**Task to carry out**. Please copy, character for character, each line from the beginning of the listing to the line containing "S2: button (+12V, RESET) -> none", including both.

**Excerpted data**.
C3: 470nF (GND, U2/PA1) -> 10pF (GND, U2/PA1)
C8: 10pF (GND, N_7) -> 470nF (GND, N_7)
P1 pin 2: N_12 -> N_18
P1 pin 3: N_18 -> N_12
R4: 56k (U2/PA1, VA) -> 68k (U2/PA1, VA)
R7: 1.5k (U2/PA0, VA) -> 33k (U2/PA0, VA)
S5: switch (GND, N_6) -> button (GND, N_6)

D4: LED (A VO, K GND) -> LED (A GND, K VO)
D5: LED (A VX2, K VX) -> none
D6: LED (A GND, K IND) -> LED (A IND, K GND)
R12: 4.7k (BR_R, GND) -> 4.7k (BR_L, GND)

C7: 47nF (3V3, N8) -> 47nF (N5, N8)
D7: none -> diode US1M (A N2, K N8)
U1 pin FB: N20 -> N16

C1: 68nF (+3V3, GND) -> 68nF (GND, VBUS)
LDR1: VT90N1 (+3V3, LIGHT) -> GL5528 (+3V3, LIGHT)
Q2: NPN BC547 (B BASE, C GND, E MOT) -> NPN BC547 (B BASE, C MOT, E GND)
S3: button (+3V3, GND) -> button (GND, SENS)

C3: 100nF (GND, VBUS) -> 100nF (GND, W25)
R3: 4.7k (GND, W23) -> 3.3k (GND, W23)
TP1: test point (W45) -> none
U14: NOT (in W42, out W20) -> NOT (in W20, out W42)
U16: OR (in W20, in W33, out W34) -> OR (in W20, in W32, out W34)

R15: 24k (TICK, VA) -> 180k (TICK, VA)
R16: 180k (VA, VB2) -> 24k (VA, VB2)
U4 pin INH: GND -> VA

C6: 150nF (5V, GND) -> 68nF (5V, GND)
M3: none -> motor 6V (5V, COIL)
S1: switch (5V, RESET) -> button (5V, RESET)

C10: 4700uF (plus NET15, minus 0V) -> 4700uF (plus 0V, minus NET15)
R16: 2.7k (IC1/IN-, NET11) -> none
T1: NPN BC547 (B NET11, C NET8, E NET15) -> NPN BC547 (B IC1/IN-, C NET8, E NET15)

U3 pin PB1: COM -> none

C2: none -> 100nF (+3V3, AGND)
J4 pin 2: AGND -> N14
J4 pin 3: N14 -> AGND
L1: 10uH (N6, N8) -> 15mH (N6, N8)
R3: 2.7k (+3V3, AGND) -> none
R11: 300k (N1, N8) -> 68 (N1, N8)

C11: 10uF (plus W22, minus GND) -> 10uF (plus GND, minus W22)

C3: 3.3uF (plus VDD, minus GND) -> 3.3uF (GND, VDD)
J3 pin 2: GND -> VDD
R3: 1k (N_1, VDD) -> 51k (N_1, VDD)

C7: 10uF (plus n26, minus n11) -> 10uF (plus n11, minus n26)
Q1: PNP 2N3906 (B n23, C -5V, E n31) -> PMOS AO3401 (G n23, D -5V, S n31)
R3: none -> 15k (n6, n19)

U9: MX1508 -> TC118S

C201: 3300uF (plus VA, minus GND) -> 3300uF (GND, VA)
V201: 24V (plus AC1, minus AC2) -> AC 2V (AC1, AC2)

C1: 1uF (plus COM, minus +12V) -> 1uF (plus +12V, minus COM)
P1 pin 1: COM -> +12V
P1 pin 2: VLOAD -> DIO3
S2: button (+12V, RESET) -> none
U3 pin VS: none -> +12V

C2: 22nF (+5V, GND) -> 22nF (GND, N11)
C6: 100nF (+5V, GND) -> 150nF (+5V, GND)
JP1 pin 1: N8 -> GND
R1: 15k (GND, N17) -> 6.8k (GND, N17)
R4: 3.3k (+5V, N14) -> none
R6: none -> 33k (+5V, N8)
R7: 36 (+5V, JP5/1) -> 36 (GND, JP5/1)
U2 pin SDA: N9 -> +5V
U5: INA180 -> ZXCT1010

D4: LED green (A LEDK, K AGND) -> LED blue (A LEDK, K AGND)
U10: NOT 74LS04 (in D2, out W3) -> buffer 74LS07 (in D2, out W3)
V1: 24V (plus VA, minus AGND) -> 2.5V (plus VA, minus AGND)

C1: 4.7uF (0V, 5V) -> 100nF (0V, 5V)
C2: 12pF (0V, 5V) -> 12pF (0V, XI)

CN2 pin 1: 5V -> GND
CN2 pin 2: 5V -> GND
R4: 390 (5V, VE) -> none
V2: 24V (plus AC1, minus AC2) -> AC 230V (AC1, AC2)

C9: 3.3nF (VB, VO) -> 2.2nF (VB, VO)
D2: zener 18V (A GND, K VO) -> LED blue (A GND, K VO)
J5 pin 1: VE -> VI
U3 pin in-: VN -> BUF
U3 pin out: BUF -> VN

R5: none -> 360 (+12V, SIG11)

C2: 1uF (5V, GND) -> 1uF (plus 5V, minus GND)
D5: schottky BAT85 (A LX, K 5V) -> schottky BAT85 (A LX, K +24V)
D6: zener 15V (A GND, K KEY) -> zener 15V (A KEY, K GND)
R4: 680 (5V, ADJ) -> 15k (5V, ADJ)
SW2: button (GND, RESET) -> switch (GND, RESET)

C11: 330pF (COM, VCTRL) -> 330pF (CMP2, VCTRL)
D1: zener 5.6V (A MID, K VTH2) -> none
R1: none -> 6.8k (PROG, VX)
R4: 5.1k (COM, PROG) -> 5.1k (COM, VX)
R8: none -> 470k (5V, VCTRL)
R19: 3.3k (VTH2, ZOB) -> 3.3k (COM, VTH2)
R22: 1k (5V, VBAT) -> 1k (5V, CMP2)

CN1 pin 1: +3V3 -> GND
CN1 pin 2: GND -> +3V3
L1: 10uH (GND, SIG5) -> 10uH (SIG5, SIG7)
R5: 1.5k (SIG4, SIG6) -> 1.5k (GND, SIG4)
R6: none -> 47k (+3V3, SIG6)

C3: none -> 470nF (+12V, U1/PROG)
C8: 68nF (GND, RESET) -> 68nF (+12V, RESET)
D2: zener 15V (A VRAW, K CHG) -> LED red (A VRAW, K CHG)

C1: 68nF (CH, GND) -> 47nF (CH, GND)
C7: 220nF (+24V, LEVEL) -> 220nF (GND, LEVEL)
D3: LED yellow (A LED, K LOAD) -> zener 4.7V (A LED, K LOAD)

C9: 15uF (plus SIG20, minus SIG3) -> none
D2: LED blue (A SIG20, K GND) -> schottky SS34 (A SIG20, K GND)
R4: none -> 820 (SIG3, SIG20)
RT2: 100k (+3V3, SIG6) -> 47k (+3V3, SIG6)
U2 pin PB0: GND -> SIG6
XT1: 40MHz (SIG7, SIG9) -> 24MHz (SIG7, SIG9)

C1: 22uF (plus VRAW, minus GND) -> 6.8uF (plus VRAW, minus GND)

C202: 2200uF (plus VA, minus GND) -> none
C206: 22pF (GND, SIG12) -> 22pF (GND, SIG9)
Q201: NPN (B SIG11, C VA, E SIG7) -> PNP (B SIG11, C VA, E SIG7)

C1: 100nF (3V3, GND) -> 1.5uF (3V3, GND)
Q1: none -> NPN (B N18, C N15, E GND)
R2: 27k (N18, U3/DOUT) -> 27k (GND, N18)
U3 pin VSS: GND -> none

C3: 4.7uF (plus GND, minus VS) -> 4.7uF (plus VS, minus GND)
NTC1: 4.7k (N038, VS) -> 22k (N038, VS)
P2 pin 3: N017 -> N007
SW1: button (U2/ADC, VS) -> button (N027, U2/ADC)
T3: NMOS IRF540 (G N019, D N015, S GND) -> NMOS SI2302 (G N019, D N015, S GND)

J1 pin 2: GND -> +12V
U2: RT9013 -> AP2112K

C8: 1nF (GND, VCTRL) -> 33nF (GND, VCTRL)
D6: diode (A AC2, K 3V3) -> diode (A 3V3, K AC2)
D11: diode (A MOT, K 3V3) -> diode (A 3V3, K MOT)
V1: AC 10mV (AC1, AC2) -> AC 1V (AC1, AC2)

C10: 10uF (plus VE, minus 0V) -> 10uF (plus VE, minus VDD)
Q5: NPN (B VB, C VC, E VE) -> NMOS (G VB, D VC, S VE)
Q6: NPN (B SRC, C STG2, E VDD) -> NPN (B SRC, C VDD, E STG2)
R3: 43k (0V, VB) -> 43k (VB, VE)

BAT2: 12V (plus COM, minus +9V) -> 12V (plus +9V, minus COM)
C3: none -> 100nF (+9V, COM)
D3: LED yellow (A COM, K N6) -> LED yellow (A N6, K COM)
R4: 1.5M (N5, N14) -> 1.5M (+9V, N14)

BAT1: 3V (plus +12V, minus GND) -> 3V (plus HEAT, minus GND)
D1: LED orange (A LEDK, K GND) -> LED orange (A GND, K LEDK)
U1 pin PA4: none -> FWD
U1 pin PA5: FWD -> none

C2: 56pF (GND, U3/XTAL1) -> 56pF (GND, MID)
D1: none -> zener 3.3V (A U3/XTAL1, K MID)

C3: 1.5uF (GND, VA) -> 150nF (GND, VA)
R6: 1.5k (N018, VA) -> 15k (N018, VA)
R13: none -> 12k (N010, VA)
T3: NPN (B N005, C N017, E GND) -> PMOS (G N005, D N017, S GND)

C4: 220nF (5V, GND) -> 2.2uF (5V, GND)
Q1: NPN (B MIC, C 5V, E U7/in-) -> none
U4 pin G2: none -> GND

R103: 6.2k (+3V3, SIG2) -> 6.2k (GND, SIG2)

**Response area**.
C3: 470nF (GND, U2/PA1) -> 10pF (GND, U2/PA1)
C8: 10pF (GND, N_7) -> 470nF (GND, N_7)
P1 pin 2: N_12 -> N_18
P1 pin 3: N_18 -> N_12
R4: 56k (U2/PA1, VA) -> 68k (U2/PA1, VA)
R7: 1.5k (U2/PA0, VA) -> 33k (U2/PA0, VA)
S5: switch (GND, N_6) -> button (GND, N_6)

D4: LED (A VO, K GND) -> LED (A GND, K VO)
D5: LED (A VX2, K VX) -> none
D6: LED (A GND, K IND) -> LED (A IND, K GND)
R12: 4.7k (BR_R, GND) -> 4.7k (BR_L, GND)

C7: 47nF (3V3, N8) -> 47nF (N5, N8)
D7: none -> diode US1M (A N2, K N8)
U1 pin FB: N20 -> N16

C1: 68nF (+3V3, GND) -> 68nF (GND, VBUS)
LDR1: VT90N1 (+3V3, LIGHT) -> GL5528 (+3V3, LIGHT)
Q2: NPN BC547 (B BASE, C GND, E MOT) -> NPN BC547 (B BASE, C MOT, E GND)
S3: button (+3V3, GND) -> button (GND, SENS)

C3: 100nF (GND, VBUS) -> 100nF (GND, W25)
R3: 4.7k (GND, W23) -> 3.3k (GND, W23)
TP1: test point (W45) -> none
U14: NOT (in W42, out W20) -> NOT (in W20, out W42)
U16: OR (in W20, in W33, out W34) -> OR (in W20, in W32, out W34)

R15: 24k (TICK, VA) -> 180k (TICK, VA)
R16: 180k (VA, VB2) -> 24k (VA, VB2)
U4 pin INH: GND -> VA

C6: 150nF (5V, GND) -> 68nF (5V, GND)
M3: none -> motor 6V (5V, COIL)
S1: switch (5V, RESET) -> button (5V, RESET)

C10: 4700uF (plus NET15, minus 0V) -> 4700uF (plus 0V, minus NET15)
R16: 2.7k (IC1/IN-, NET11) -> none
T1: NPN BC547 (B NET11, C NET8, E NET15) -> NPN BC547 (B IC1/IN-, C NET8, E NET15)

U3 pin PB1: COM -> none

C2: none -> 100nF (+3V3, AGND)
J4 pin 2: AGND -> N14
J4 pin 3: N14 -> AGND
L1: 10uH (N6, N8) -> 15mH (N6, N8)
R3: 2.7k (+3V3, AGND) -> none
R11: 300k (N1, N8) -> 68 (N1, N8)

C11: 10uF (plus W22, minus GND) -> 10uF (plus GND, minus W22)

C3: 3.3uF (plus VDD, minus GND) -> 3.3uF (GND, VDD)
J3 pin 2: GND -> VDD
R3: 1k (N_1, VDD) -> 51k (N_1, VDD)

C7: 10uF (plus n26, minus n11) -> 10uF (plus n11, minus n26)
Q1: PNP 2N3906 (B n23, C -5V, E n31) -> PMOS AO3401 (G n23, D -5V, S n31)
R3: none -> 15k (n6, n19)

U9: MX1508 -> TC118S

C201: 3300uF (plus VA, minus GND) -> 3300uF (GND, VA)
V201: 24V (plus AC1, minus AC2) -> AC 2V (AC1, AC2)

C1: 1uF (plus COM, minus +12V) -> 1uF (plus +12V, minus COM)
P1 pin 1: COM -> +12V
P1 pin 2: VLOAD -> DIO3
S2: button (+12V, RESET) -> none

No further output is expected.